* WHAT YOU WILL DO
Print, from the listing below, the lines starting at the line containing "U6: OR CD4071" and ending at the line containing "U13: AND CD4081", exactly as they stand, and print nothing else.

========================================================================

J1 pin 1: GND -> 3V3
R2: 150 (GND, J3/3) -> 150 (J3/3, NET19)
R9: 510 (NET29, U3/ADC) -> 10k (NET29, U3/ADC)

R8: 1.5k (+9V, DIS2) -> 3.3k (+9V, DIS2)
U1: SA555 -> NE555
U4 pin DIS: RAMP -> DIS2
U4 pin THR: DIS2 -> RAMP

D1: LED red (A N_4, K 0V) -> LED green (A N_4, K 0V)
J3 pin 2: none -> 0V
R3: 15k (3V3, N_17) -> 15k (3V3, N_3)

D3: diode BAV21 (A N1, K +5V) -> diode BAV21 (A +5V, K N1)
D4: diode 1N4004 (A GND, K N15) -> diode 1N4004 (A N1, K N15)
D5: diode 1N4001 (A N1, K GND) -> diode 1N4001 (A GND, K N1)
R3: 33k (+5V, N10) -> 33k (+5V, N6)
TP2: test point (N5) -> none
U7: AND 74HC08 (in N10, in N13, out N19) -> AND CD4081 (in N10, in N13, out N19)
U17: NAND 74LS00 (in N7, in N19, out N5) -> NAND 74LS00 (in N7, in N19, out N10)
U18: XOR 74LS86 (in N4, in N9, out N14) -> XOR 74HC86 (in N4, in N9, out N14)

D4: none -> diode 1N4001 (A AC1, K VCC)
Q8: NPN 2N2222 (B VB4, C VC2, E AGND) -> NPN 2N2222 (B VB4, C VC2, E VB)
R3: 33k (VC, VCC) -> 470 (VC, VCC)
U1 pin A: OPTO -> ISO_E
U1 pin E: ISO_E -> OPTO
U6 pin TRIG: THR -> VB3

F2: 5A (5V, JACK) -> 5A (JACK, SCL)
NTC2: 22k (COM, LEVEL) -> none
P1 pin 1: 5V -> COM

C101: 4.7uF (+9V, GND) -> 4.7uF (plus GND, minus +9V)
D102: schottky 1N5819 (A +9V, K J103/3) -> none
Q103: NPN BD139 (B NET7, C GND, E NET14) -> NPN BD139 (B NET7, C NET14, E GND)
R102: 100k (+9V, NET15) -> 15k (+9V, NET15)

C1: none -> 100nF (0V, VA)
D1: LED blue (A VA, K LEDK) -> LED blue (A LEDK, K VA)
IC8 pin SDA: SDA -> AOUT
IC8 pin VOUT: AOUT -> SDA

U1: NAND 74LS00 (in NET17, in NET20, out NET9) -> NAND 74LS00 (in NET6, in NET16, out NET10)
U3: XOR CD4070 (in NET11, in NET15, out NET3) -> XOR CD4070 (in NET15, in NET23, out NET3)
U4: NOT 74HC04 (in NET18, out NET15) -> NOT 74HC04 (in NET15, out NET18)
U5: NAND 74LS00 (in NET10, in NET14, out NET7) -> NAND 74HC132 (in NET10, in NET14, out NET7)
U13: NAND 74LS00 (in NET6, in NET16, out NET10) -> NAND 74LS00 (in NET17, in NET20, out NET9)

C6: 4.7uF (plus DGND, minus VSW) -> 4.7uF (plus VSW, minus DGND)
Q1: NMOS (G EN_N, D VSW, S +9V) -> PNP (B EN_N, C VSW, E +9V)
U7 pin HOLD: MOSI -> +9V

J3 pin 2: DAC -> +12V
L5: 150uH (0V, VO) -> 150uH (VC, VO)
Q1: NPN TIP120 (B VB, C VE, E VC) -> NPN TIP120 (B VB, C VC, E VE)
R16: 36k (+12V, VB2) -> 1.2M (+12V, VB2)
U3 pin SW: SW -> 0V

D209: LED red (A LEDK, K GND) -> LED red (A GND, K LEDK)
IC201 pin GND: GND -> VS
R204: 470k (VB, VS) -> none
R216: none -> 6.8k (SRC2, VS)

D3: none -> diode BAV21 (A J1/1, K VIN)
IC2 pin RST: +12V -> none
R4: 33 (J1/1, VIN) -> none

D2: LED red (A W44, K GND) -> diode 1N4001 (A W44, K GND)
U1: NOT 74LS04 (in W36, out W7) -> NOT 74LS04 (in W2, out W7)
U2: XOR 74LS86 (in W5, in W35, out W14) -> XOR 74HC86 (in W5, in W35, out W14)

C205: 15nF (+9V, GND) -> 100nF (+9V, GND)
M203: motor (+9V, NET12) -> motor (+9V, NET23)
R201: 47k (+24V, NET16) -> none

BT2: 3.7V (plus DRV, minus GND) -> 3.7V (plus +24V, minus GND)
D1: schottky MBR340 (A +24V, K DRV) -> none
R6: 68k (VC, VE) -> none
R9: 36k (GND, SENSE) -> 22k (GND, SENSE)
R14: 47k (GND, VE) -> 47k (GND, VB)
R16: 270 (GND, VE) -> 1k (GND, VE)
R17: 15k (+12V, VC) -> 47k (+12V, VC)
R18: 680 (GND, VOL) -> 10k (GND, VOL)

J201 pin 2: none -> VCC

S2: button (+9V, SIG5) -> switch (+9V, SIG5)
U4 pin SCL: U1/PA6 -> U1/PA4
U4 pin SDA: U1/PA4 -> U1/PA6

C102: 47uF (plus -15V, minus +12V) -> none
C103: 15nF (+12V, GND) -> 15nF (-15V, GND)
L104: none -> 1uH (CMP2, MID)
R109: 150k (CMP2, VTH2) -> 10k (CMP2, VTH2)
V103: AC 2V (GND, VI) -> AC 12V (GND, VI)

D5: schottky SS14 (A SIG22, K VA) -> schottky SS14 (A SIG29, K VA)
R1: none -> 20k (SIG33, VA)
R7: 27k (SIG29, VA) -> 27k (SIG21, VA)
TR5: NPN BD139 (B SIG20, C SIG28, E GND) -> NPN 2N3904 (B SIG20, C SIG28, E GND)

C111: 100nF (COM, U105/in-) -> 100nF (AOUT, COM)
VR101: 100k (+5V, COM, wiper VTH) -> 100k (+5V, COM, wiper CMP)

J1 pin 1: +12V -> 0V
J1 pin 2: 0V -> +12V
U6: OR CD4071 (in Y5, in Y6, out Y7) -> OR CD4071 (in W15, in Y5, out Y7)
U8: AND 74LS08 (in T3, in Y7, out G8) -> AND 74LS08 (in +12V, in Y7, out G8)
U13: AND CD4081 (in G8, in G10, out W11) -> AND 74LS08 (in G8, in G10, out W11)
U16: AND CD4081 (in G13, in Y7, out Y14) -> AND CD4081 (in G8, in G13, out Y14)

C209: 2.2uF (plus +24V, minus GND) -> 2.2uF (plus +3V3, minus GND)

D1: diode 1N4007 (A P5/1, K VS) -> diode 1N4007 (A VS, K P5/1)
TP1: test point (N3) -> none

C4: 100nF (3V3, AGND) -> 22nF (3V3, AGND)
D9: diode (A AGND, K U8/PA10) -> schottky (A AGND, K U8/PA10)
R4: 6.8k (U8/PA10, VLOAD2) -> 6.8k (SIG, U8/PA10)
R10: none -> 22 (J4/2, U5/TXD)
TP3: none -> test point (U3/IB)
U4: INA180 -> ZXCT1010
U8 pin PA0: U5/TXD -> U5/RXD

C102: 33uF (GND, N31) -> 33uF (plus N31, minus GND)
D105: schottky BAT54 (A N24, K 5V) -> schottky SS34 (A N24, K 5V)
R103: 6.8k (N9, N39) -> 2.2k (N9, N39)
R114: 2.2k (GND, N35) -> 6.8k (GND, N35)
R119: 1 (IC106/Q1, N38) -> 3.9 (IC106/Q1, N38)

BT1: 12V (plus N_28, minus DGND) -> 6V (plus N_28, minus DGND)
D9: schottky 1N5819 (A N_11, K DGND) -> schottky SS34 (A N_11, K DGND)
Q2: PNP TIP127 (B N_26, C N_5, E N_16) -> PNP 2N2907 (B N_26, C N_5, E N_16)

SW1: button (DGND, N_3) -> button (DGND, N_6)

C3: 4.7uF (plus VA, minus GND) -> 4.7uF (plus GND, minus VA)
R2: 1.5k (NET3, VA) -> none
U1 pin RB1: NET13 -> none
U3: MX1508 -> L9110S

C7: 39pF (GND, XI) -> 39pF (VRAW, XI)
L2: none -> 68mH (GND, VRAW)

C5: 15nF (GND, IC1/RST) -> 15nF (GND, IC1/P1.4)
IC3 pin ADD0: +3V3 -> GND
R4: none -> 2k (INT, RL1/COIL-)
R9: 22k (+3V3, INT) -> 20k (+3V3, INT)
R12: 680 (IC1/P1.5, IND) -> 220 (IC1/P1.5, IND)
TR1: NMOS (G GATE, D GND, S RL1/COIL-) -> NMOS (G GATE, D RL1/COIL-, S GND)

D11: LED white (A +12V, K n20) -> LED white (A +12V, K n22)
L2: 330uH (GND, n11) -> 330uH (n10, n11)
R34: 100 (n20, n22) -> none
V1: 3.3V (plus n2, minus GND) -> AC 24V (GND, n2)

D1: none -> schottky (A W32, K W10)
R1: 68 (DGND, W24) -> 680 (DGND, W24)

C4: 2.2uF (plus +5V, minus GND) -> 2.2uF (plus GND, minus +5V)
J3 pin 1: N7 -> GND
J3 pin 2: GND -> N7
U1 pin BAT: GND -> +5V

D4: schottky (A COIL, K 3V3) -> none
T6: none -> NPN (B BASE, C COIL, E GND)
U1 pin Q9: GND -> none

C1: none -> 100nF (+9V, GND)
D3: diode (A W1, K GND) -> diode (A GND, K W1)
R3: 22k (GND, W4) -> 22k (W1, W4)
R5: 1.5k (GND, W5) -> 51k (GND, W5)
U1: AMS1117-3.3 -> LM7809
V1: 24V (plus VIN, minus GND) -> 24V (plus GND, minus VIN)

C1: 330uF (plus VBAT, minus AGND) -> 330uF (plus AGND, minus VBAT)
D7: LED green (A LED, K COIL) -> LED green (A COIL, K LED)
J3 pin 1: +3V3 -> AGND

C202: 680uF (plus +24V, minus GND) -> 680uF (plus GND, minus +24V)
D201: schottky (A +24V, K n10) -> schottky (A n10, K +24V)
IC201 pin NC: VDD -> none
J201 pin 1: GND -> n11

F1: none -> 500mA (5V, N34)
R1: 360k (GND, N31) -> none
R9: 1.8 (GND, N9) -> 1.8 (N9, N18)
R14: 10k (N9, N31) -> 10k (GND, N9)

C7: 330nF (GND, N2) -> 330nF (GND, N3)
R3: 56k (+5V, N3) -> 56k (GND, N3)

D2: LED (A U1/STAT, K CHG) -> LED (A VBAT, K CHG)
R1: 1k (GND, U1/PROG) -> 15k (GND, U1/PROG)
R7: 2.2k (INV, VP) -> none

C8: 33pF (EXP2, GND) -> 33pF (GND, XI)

========================================================================

* TASK OUTPUT
U6: OR CD4071 (in Y5, in Y6, out Y7) -> OR CD4071 (in W15, in Y5, out Y7)
U8: AND 74LS08 (in T3, in Y7, out G8) -> AND 74LS08 (in +12V, in Y7, out G8)
U13: AND CD4081 (in G8, in G10, out W11) -> AND 74LS08 (in G8, in G10, out W11)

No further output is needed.